Shape state change listings:
=== Section Start ===

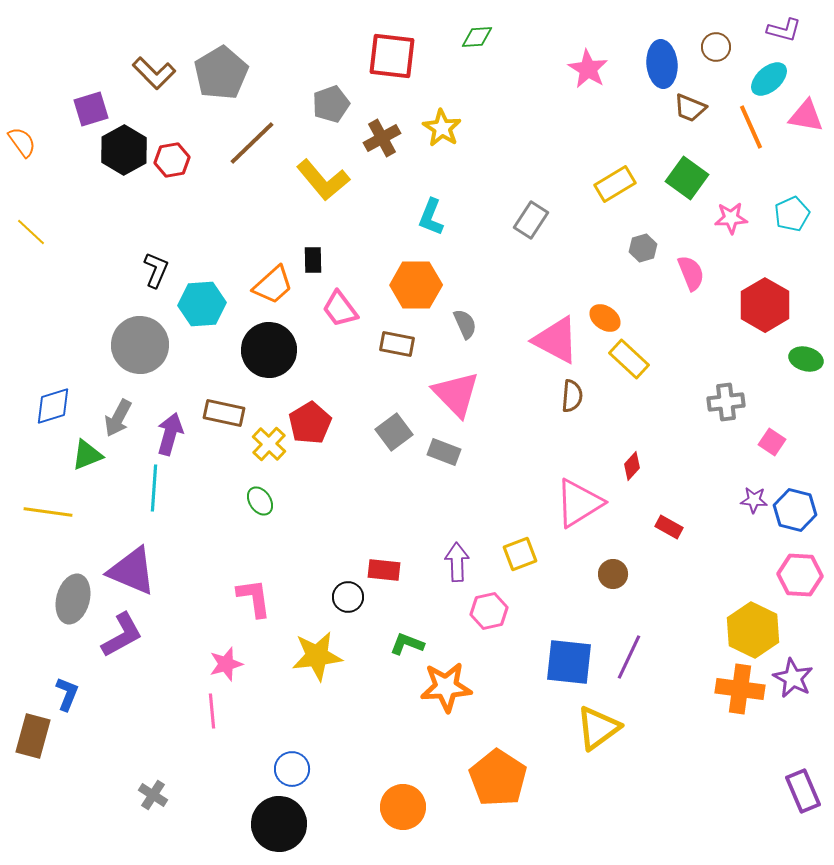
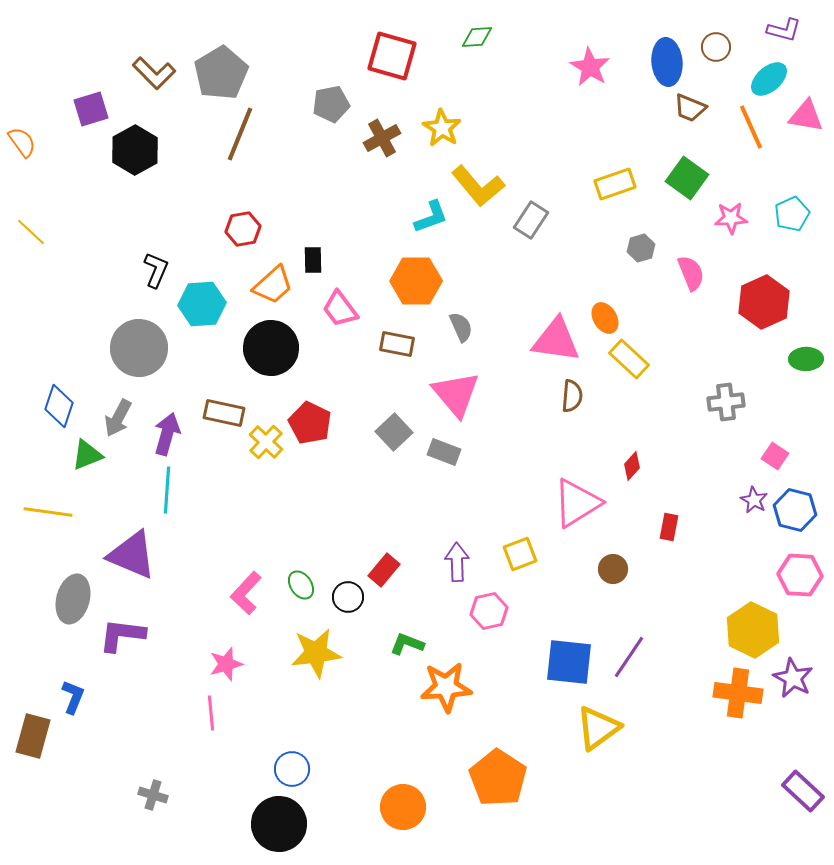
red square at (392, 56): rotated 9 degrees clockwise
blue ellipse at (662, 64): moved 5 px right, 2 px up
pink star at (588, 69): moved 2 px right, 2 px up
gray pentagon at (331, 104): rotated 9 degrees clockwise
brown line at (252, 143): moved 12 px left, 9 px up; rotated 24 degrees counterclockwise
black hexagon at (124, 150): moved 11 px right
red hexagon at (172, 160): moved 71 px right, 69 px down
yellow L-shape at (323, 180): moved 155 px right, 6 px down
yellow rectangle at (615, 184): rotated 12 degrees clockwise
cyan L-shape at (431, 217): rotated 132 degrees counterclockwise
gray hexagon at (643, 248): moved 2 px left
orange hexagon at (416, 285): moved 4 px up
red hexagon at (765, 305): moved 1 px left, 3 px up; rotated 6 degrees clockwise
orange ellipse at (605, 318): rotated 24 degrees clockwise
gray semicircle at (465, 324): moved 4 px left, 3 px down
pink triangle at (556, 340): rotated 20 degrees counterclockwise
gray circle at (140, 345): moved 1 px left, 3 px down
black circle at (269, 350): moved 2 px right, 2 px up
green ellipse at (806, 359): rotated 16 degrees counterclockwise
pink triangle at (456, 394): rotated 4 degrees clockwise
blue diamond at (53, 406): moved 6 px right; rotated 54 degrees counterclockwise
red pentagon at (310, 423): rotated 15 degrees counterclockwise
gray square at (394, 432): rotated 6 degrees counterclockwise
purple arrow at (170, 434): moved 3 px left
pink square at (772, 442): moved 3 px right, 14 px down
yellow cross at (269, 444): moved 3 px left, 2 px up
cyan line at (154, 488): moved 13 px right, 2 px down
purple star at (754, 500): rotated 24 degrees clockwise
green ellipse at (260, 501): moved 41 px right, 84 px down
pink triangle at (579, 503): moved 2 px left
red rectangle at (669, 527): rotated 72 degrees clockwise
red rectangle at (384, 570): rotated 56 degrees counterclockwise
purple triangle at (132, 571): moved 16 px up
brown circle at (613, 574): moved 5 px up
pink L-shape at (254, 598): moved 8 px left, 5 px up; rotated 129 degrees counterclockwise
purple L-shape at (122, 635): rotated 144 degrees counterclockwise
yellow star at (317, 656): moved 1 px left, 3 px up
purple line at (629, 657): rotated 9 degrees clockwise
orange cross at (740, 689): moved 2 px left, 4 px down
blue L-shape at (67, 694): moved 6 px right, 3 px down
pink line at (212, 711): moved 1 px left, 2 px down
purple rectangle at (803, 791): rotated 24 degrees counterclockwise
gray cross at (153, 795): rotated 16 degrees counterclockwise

=== Section End ===

Work task:
After locating the line with "purple arrow at (170, 434): moved 3 px left" in the records above, please set down that line and all later ones exactly, and no other line.

The answer:
purple arrow at (170, 434): moved 3 px left
pink square at (772, 442): moved 3 px right, 14 px down
yellow cross at (269, 444): moved 3 px left, 2 px up
cyan line at (154, 488): moved 13 px right, 2 px down
purple star at (754, 500): rotated 24 degrees clockwise
green ellipse at (260, 501): moved 41 px right, 84 px down
pink triangle at (579, 503): moved 2 px left
red rectangle at (669, 527): rotated 72 degrees clockwise
red rectangle at (384, 570): rotated 56 degrees counterclockwise
purple triangle at (132, 571): moved 16 px up
brown circle at (613, 574): moved 5 px up
pink L-shape at (254, 598): moved 8 px left, 5 px up; rotated 129 degrees counterclockwise
purple L-shape at (122, 635): rotated 144 degrees counterclockwise
yellow star at (317, 656): moved 1 px left, 3 px up
purple line at (629, 657): rotated 9 degrees clockwise
orange cross at (740, 689): moved 2 px left, 4 px down
blue L-shape at (67, 694): moved 6 px right, 3 px down
pink line at (212, 711): moved 1 px left, 2 px down
purple rectangle at (803, 791): rotated 24 degrees counterclockwise
gray cross at (153, 795): rotated 16 degrees counterclockwise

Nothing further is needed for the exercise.